[Collection entries]

++++++

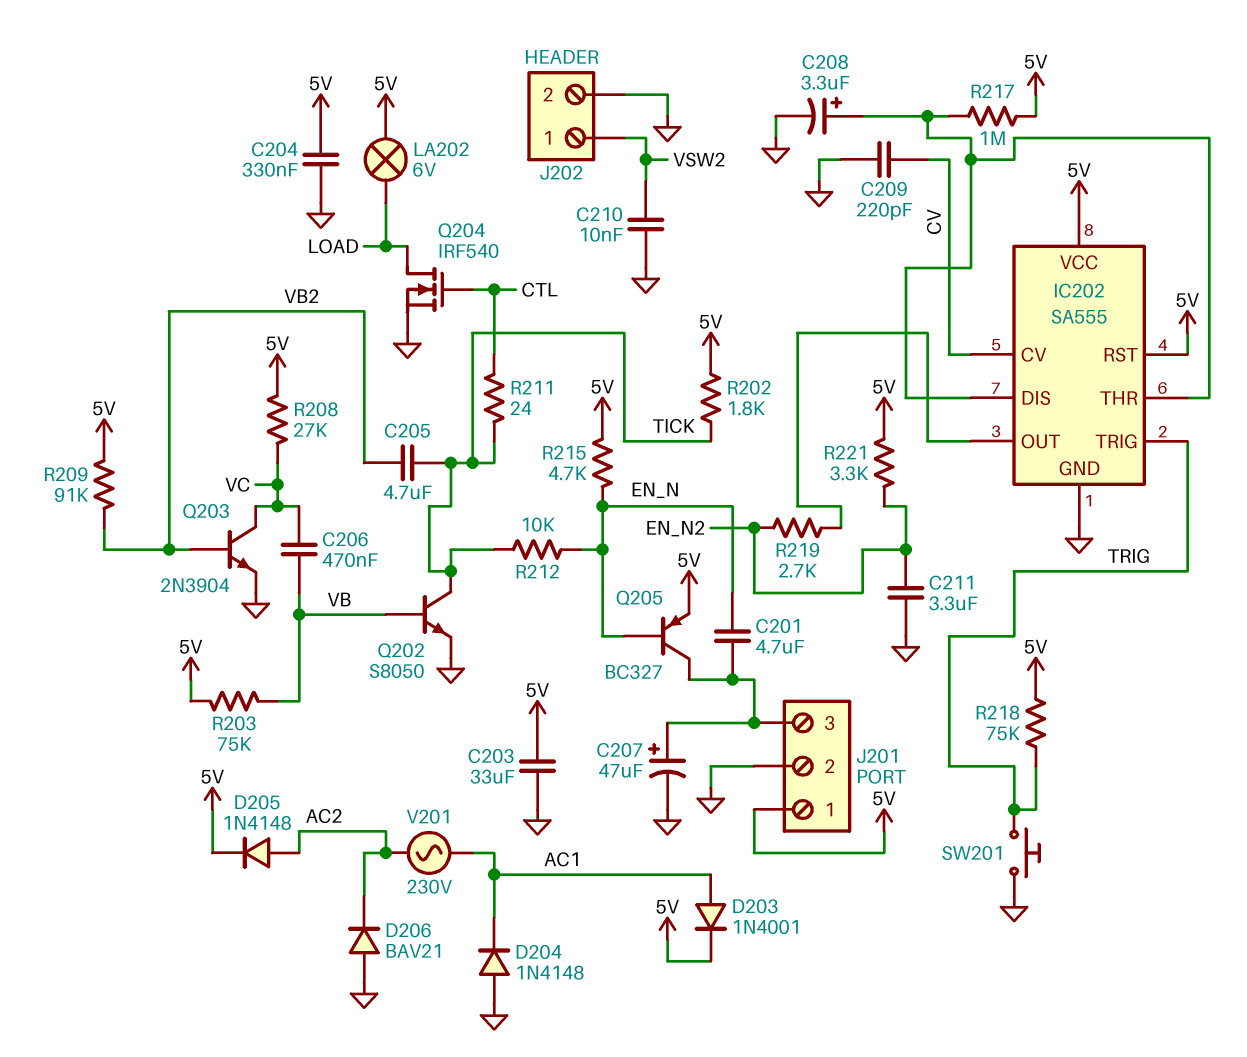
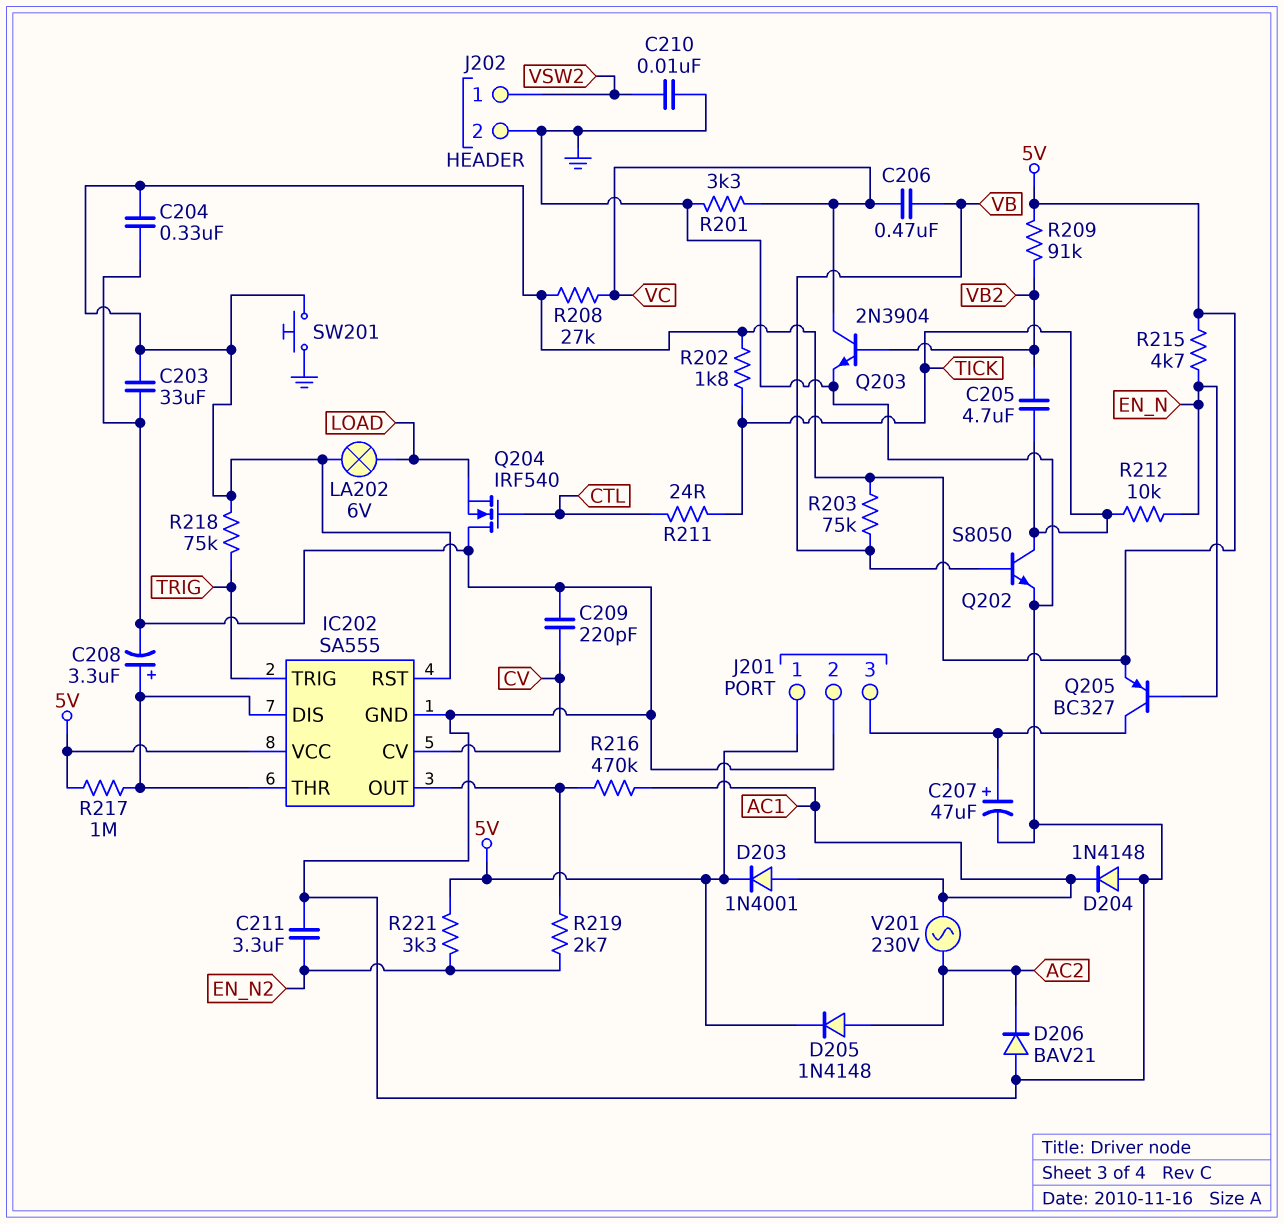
C201: 4.7uF (EN_N, J201/3) -> none
Q204: NMOS IRF540 (G CTL, D LOAD, S GND) -> NMOS IRF540 (G CTL, D GND, S LOAD)
R201: none -> 3.3k (GND, VC)
R216: none -> 470k (AC1, IC202/OUT)
SW201: button (GND, TRIG) -> button (5V, GND)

++++++

__What is needed__.
Transcribe exactly, please, the lines from the one with "R201: none -> 3.3k (GND, VC)" to the last line of the entries above, ends included.

__Solution to this problem__.
R201: none -> 3.3k (GND, VC)
R216: none -> 470k (AC1, IC202/OUT)
SW201: button (GND, TRIG) -> button (5V, GND)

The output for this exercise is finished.